▶ [Stored data]

==*==

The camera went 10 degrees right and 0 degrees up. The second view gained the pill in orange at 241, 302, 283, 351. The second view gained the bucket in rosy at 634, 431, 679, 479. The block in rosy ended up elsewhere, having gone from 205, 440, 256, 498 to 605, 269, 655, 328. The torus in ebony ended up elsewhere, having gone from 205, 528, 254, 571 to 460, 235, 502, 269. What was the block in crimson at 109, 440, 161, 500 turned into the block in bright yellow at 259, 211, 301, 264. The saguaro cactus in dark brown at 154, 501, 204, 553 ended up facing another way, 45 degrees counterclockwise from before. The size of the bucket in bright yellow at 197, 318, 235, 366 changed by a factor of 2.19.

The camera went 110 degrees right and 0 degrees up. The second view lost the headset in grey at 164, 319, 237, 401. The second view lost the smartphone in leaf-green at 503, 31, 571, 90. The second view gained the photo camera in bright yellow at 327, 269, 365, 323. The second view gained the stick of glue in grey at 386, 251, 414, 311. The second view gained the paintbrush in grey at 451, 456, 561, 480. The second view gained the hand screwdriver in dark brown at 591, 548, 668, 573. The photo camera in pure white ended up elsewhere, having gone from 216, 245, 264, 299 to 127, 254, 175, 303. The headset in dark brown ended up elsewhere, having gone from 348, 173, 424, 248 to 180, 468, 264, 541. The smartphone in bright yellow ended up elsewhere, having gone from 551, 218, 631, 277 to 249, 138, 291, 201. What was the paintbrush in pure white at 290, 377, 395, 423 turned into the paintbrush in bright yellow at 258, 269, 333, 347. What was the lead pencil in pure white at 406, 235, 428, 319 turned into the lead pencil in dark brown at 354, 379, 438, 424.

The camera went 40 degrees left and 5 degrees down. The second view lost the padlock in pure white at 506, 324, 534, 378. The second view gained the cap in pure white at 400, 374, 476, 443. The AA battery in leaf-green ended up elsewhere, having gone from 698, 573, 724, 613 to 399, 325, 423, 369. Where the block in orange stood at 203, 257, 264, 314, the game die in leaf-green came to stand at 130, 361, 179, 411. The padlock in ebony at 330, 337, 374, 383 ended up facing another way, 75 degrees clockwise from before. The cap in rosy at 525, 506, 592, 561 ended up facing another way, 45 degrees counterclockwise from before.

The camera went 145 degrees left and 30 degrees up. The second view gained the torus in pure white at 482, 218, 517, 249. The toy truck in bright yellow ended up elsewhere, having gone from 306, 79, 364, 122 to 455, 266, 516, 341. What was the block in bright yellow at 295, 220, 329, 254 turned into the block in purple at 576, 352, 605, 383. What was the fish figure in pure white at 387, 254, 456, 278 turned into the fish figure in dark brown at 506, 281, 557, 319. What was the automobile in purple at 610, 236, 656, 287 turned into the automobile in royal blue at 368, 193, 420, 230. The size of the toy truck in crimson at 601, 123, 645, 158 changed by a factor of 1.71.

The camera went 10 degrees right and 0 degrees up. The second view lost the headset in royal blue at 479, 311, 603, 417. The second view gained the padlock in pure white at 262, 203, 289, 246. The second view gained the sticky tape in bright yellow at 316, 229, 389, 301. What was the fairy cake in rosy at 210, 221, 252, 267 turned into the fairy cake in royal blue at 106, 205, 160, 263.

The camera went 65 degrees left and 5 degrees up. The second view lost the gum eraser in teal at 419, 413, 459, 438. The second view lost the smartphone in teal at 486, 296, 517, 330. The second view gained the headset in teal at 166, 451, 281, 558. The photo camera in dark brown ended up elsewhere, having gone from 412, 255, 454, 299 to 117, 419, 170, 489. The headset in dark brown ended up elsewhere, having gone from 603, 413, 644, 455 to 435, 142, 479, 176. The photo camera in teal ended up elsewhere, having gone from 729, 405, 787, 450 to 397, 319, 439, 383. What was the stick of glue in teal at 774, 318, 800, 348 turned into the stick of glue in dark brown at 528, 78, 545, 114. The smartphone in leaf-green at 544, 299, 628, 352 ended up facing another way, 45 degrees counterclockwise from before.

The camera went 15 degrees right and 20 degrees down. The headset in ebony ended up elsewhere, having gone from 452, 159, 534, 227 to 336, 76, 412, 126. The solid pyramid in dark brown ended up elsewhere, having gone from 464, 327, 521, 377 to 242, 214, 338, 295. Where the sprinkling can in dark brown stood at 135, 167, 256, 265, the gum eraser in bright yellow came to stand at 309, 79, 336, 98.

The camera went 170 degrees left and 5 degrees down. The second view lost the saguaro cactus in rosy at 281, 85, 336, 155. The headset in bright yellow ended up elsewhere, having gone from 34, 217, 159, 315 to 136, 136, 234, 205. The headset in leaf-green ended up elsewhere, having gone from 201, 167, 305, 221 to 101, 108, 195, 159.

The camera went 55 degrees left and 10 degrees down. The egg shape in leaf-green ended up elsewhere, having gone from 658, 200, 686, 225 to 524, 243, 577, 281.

==*==

▶ [Task] Write all of the data above again, exactly as given.

▶ [Written solution]
The camera went 10 degrees right and 0 degrees up. The second view gained the pill in orange at 241, 302, 283, 351. The second view gained the bucket in rosy at 634, 431, 679, 479. The block in rosy ended up elsewhere, having gone from 205, 440, 256, 498 to 605, 269, 655, 328. The torus in ebony ended up elsewhere, having gone from 205, 528, 254, 571 to 460, 235, 502, 269. What was the block in crimson at 109, 440, 161, 500 turned into the block in bright yellow at 259, 211, 301, 264. The saguaro cactus in dark brown at 154, 501, 204, 553 ended up facing another way, 45 degrees counterclockwise from before. The size of the bucket in bright yellow at 197, 318, 235, 366 changed by a factor of 2.19.

The camera went 110 degrees right and 0 degrees up. The second view lost the headset in grey at 164, 319, 237, 401. The second view lost the smartphone in leaf-green at 503, 31, 571, 90. The second view gained the photo camera in bright yellow at 327, 269, 365, 323. The second view gained the stick of glue in grey at 386, 251, 414, 311. The second view gained the paintbrush in grey at 451, 456, 561, 480. The second view gained the hand screwdriver in dark brown at 591, 548, 668, 573. The photo camera in pure white ended up elsewhere, having gone from 216, 245, 264, 299 to 127, 254, 175, 303. The headset in dark brown ended up elsewhere, having gone from 348, 173, 424, 248 to 180, 468, 264, 541. The smartphone in bright yellow ended up elsewhere, having gone from 551, 218, 631, 277 to 249, 138, 291, 201. What was the paintbrush in pure white at 290, 377, 395, 423 turned into the paintbrush in bright yellow at 258, 269, 333, 347. What was the lead pencil in pure white at 406, 235, 428, 319 turned into the lead pencil in dark brown at 354, 379, 438, 424.

The camera went 40 degrees left and 5 degrees down. The second view lost the padlock in pure white at 506, 324, 534, 378. The second view gained the cap in pure white at 400, 374, 476, 443. The AA battery in leaf-green ended up elsewhere, having gone from 698, 573, 724, 613 to 399, 325, 423, 369. Where the block in orange stood at 203, 257, 264, 314, the game die in leaf-green came to stand at 130, 361, 179, 411. The padlock in ebony at 330, 337, 374, 383 ended up facing another way, 75 degrees clockwise from before. The cap in rosy at 525, 506, 592, 561 ended up facing another way, 45 degrees counterclockwise from before.

The camera went 145 degrees left and 30 degrees up. The second view gained the torus in pure white at 482, 218, 517, 249. The toy truck in bright yellow ended up elsewhere, having gone from 306, 79, 364, 122 to 455, 266, 516, 341. What was the block in bright yellow at 295, 220, 329, 254 turned into the block in purple at 576, 352, 605, 383. What was the fish figure in pure white at 387, 254, 456, 278 turned into the fish figure in dark brown at 506, 281, 557, 319. What was the automobile in purple at 610, 236, 656, 287 turned into the automobile in royal blue at 368, 193, 420, 230. The size of the toy truck in crimson at 601, 123, 645, 158 changed by a factor of 1.71.

The camera went 10 degrees right and 0 degrees up. The second view lost the headset in royal blue at 479, 311, 603, 417. The second view gained the padlock in pure white at 262, 203, 289, 246. The second view gained the sticky tape in bright yellow at 316, 229, 389, 301. What was the fairy cake in rosy at 210, 221, 252, 267 turned into the fairy cake in royal blue at 106, 205, 160, 263.

The camera went 65 degrees left and 5 degrees up. The second view lost the gum eraser in teal at 419, 413, 459, 438. The second view lost the smartphone in teal at 486, 296, 517, 330. The second view gained the headset in teal at 166, 451, 281, 558. The photo camera in dark brown ended up elsewhere, having gone from 412, 255, 454, 299 to 117, 419, 170, 489. The headset in dark brown ended up elsewhere, having gone from 603, 413, 644, 455 to 435, 142, 479, 176. The photo camera in teal ended up elsewhere, having gone from 729, 405, 787, 450 to 397, 319, 439, 383. What was the stick of glue in teal at 774, 318, 800, 348 turned into the stick of glue in dark brown at 528, 78, 545, 114. The smartphone in leaf-green at 544, 299, 628, 352 ended up facing another way, 45 degrees counterclockwise from before.

The camera went 15 degrees right and 20 degrees down. The headset in ebony ended up elsewhere, having gone from 452, 159, 534, 227 to 336, 76, 412, 126. The solid pyramid in dark brown ended up elsewhere, having gone from 464, 327, 521, 377 to 242, 214, 338, 295. Where the sprinkling can in dark brown stood at 135, 167, 256, 265, the gum eraser in bright yellow came to stand at 309, 79, 336, 98.

The camera went 170 degrees left and 5 degrees down. The second view lost the saguaro cactus in rosy at 281, 85, 336, 155. The headset in bright yellow ended up elsewhere, having gone from 34, 217, 159, 315 to 136, 136, 234, 205. The headset in leaf-green ended up elsewhere, having gone from 201, 167, 305, 221 to 101, 108, 195, 159.

The camera went 55 degrees left and 10 degrees down. The egg shape in leaf-green ended up elsewhere, having gone from 658, 200, 686, 225 to 524, 243, 577, 281.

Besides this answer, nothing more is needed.